Go through the listing below and output exactly the line with "relocated: pure_white_soda_can <382,129,454,251>", the line with "missing: rose-pink_hardcover <505,505,593,587>", and each line between; omit the rest.
++++++
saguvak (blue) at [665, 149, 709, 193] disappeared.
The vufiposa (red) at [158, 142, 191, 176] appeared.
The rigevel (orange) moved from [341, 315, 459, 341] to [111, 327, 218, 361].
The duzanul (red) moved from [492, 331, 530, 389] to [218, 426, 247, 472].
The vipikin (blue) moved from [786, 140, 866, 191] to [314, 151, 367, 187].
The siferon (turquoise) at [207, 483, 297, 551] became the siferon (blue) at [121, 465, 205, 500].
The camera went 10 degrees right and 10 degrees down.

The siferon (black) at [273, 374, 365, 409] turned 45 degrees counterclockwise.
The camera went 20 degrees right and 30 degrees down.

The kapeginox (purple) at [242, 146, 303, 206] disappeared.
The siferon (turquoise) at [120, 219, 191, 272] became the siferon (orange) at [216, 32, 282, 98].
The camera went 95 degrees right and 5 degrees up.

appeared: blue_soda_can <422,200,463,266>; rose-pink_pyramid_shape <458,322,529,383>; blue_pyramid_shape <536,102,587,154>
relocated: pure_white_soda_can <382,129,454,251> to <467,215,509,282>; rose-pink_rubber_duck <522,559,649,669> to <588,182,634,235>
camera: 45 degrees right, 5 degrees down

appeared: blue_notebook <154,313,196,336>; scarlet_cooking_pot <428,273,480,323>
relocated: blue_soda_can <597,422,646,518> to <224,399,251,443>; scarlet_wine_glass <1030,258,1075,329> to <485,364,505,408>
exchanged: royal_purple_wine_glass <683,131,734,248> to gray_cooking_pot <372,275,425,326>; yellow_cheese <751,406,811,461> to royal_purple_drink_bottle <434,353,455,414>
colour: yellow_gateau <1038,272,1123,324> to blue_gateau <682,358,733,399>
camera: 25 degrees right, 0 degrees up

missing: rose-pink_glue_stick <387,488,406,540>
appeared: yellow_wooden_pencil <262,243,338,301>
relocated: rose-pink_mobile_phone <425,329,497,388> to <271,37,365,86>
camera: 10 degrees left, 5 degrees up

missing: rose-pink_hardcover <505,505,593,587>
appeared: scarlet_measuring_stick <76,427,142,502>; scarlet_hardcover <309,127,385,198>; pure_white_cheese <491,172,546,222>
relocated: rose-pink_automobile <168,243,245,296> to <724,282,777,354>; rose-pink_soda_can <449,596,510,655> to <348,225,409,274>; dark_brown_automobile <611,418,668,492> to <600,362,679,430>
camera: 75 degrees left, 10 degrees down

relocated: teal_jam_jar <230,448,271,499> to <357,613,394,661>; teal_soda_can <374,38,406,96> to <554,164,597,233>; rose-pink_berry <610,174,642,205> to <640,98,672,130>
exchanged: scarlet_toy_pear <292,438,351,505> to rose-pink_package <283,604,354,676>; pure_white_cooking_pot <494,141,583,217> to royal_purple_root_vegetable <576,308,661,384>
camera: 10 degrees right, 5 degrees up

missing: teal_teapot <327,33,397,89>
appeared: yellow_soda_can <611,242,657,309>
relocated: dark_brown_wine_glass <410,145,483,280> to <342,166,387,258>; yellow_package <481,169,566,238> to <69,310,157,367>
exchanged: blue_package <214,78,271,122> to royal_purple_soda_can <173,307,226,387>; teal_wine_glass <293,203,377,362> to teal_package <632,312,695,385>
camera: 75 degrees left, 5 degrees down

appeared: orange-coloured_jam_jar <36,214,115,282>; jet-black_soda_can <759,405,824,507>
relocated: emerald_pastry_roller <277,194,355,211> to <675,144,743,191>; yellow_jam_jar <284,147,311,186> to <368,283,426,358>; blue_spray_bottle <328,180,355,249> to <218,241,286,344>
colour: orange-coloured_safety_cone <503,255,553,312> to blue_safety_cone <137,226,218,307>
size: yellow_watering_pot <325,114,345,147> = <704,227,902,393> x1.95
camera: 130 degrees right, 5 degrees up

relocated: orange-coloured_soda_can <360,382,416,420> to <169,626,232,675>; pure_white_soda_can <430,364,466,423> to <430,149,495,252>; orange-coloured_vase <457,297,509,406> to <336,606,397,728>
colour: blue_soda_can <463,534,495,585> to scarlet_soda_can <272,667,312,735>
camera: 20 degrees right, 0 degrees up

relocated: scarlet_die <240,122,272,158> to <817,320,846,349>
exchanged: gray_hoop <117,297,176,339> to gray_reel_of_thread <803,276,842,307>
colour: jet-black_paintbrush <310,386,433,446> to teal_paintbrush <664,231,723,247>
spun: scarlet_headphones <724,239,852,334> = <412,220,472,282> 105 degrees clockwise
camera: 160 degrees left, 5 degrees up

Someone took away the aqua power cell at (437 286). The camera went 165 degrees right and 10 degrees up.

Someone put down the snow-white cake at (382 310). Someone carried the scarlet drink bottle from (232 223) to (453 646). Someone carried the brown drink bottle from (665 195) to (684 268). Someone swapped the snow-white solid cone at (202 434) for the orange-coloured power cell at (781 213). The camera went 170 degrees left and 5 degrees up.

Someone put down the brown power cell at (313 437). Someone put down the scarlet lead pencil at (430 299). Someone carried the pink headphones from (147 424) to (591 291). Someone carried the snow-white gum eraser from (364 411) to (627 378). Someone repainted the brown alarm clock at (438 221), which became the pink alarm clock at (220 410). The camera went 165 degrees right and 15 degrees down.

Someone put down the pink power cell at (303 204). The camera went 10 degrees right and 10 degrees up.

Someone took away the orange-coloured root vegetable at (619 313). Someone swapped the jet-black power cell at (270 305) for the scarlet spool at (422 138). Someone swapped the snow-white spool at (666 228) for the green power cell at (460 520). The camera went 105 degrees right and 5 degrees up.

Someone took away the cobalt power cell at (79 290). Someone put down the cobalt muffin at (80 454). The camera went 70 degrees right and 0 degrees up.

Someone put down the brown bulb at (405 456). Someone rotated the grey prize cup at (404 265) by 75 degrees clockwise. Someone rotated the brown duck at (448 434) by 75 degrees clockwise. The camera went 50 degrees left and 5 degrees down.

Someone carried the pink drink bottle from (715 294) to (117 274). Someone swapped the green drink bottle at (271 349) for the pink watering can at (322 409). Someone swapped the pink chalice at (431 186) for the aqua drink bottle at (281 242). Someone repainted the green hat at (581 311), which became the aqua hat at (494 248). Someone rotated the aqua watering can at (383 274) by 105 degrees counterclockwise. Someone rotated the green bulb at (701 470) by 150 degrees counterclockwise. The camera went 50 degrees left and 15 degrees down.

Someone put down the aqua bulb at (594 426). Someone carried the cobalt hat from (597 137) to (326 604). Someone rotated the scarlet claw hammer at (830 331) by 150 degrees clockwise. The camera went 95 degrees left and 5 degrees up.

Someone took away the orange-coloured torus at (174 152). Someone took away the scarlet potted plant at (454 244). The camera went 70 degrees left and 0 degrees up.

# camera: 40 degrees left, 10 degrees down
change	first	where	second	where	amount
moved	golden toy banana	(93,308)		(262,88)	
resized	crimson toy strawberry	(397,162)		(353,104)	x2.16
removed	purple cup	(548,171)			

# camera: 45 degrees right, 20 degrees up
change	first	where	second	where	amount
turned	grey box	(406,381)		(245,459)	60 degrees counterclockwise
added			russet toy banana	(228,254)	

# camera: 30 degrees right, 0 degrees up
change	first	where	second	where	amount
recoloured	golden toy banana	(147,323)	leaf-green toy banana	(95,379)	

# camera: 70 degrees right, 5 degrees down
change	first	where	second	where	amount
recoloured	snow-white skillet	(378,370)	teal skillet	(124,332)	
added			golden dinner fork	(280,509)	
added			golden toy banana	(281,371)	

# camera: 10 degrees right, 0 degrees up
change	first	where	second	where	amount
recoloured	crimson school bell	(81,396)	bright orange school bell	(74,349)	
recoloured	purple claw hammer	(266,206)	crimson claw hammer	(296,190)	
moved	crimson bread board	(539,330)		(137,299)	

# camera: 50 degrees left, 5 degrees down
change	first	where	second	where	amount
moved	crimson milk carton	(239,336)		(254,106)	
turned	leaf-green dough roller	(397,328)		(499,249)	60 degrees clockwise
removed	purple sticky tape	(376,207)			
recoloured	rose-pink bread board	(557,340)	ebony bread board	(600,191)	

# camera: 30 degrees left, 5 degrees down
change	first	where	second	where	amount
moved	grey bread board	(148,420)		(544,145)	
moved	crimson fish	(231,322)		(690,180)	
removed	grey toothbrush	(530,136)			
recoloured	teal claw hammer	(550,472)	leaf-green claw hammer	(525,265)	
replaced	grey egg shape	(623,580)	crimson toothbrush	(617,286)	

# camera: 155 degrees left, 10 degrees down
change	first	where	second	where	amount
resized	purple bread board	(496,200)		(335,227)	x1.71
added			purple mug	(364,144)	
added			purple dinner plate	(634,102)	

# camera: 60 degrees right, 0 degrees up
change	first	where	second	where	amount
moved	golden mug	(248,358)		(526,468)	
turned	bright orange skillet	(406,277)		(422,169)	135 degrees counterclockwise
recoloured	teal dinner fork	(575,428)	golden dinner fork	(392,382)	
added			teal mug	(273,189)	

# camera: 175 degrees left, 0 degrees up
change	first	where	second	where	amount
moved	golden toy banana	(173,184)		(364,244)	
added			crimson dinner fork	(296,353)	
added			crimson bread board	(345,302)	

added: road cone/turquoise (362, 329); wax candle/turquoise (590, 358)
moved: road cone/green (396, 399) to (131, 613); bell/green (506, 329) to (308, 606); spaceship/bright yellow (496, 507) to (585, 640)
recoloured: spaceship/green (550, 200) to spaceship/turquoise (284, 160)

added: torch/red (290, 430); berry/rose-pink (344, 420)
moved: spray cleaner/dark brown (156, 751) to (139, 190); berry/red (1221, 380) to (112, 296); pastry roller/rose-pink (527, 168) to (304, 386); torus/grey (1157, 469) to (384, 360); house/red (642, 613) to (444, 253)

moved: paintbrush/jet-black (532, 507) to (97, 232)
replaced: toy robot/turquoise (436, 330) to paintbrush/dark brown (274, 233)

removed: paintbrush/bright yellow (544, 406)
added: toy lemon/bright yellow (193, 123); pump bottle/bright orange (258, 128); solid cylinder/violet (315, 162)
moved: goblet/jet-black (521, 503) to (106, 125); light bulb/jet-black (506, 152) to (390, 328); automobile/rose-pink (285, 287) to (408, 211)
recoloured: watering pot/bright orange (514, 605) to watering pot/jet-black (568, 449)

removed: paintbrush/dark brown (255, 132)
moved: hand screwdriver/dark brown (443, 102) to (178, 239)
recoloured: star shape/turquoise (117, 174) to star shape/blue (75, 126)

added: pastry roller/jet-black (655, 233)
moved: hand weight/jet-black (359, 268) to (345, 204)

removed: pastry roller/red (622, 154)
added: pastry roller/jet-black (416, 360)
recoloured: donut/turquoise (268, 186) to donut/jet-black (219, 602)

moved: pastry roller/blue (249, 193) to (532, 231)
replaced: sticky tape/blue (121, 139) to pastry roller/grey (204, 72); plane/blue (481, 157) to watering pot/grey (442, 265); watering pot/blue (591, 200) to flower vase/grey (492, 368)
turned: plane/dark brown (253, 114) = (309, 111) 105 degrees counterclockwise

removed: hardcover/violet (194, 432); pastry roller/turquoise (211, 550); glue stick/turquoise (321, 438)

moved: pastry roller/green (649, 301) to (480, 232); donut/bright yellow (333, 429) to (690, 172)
++++++
OUTPUT FOR THIS EXERCISE =>
relocated: pure_white_soda_can <382,129,454,251> to <467,215,509,282>; rose-pink_rubber_duck <522,559,649,669> to <588,182,634,235>
camera: 45 degrees right, 5 degrees down

appeared: blue_notebook <154,313,196,336>; scarlet_cooking_pot <428,273,480,323>
relocated: blue_soda_can <597,422,646,518> to <224,399,251,443>; scarlet_wine_glass <1030,258,1075,329> to <485,364,505,408>
exchanged: royal_purple_wine_glass <683,131,734,248> to gray_cooking_pot <372,275,425,326>; yellow_cheese <751,406,811,461> to royal_purple_drink_bottle <434,353,455,414>
colour: yellow_gateau <1038,272,1123,324> to blue_gateau <682,358,733,399>
camera: 25 degrees right, 0 degrees up

missing: rose-pink_glue_stick <387,488,406,540>
appeared: yellow_wooden_pencil <262,243,338,301>
relocated: rose-pink_mobile_phone <425,329,497,388> to <271,37,365,86>
camera: 10 degrees left, 5 degrees up

missing: rose-pink_hardcover <505,505,593,587>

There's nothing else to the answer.